MATERIAL FOR THE TASK:
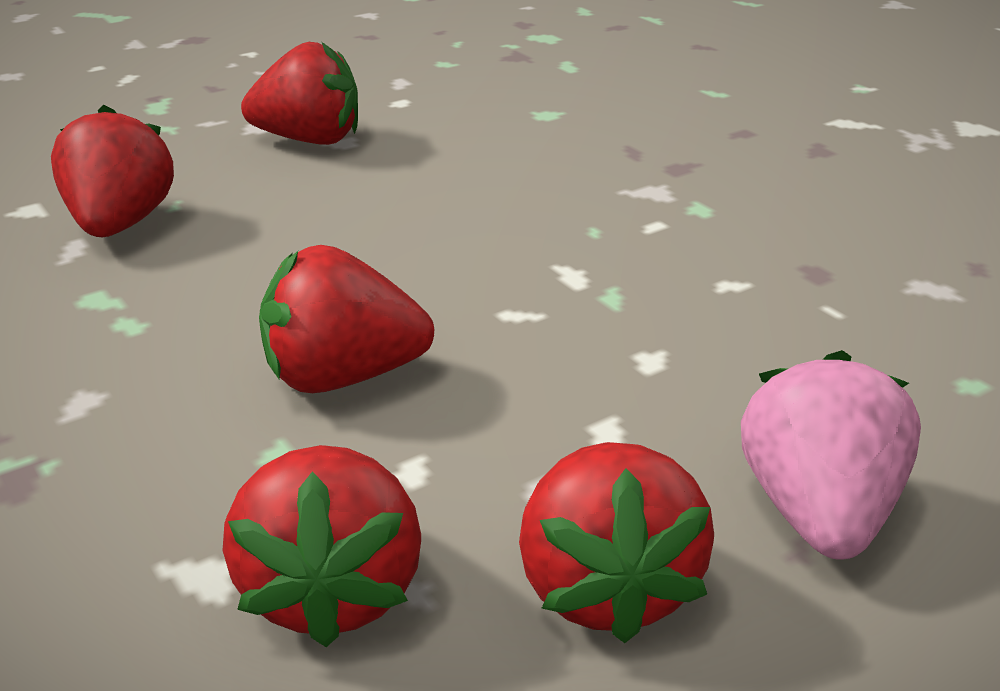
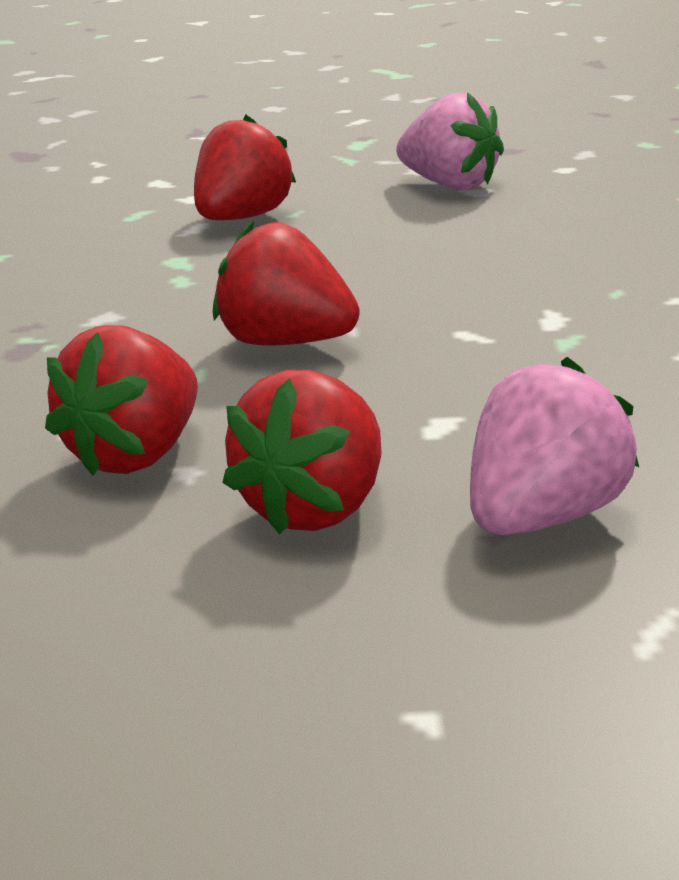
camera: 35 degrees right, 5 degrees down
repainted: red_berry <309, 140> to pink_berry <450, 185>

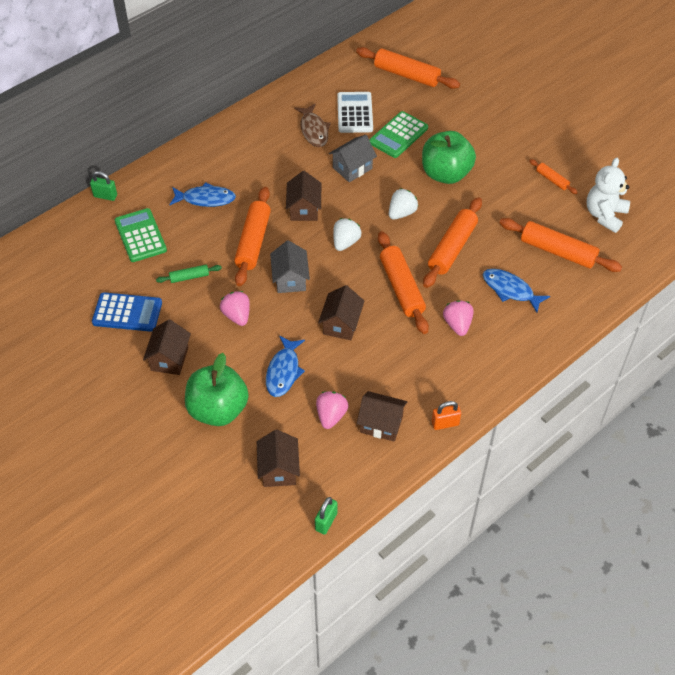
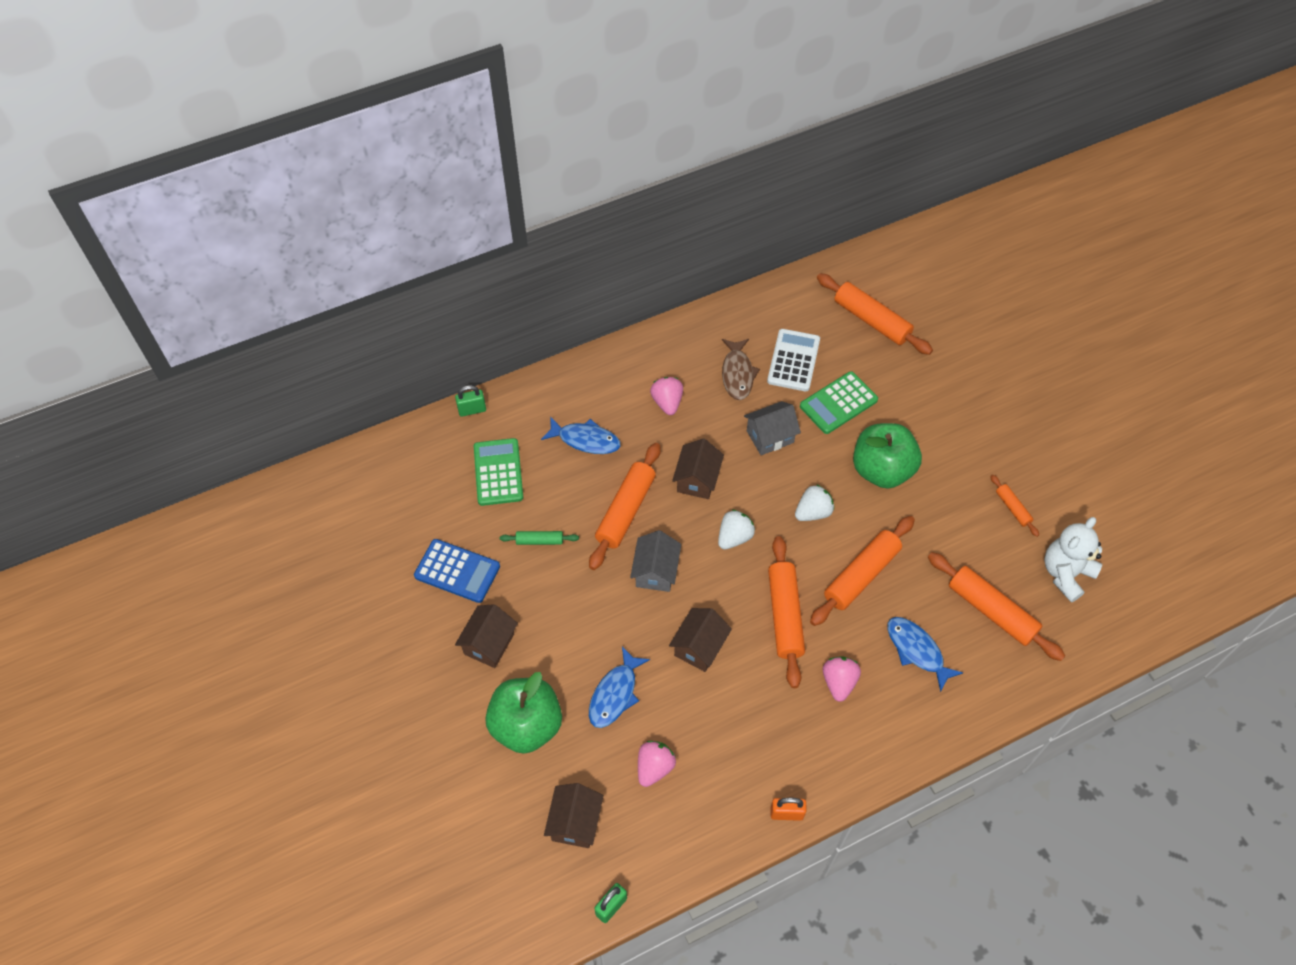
camera: 15 degrees right, 5 degrees up
gone: dark_brown_cottage <381, 424>
shifted: pink_berry <237, 316> to <667, 402>
rotated: green_lock <105, 196> = <472, 410> 45 degrees counterclockwise

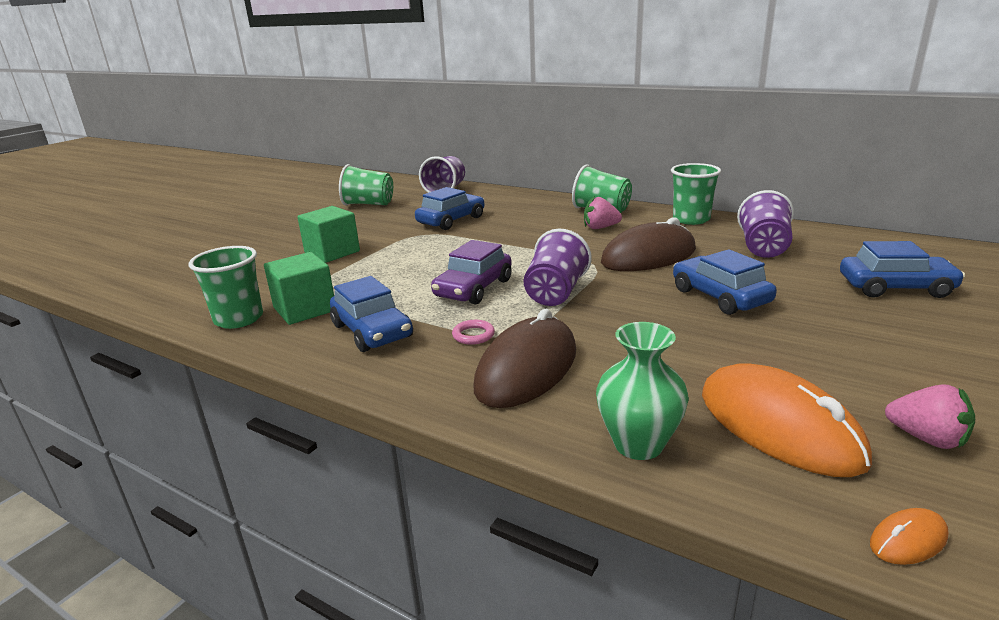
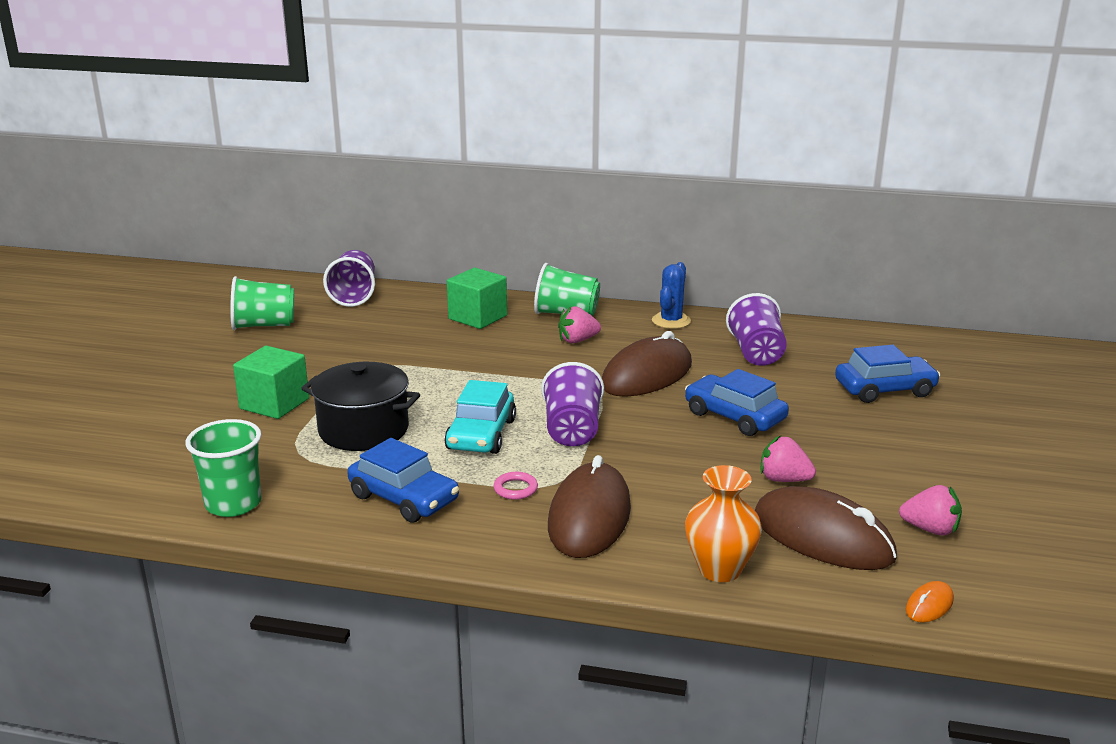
camera: 20 degrees left, 0 degrees up
gone: royal_blue_automobile <451, 220>
new: jet-black_pot <363, 430>; pink_berry <784, 479>
shifted: green_cube <305, 309> to <477, 317>
swapped: green_tumbler <691, 219> to royal_blue_saguaro_cactus <671, 321>
repainted: violet_automobile <473, 288> to turquoise_automobile <481, 434>; green_vase <638, 444> to orange_vase <719, 569>; orange_PC_mouse <778, 426> to dark_brown_PC_mouse <822, 537>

YOUR OBJECTIVE:
The response should consist of the entries above, given again exactly and free of pictures.

PROBLEM SOLUTION:
camera: 35 degrees right, 5 degrees down
repainted: red_berry <309, 140> to pink_berry <450, 185>

camera: 15 degrees right, 5 degrees up
gone: dark_brown_cottage <381, 424>
shifted: pink_berry <237, 316> to <667, 402>
rotated: green_lock <105, 196> = <472, 410> 45 degrees counterclockwise

camera: 20 degrees left, 0 degrees up
gone: royal_blue_automobile <451, 220>
new: jet-black_pot <363, 430>; pink_berry <784, 479>
shifted: green_cube <305, 309> to <477, 317>
swapped: green_tumbler <691, 219> to royal_blue_saguaro_cactus <671, 321>
repainted: violet_automobile <473, 288> to turquoise_automobile <481, 434>; green_vase <638, 444> to orange_vase <719, 569>; orange_PC_mouse <778, 426> to dark_brown_PC_mouse <822, 537>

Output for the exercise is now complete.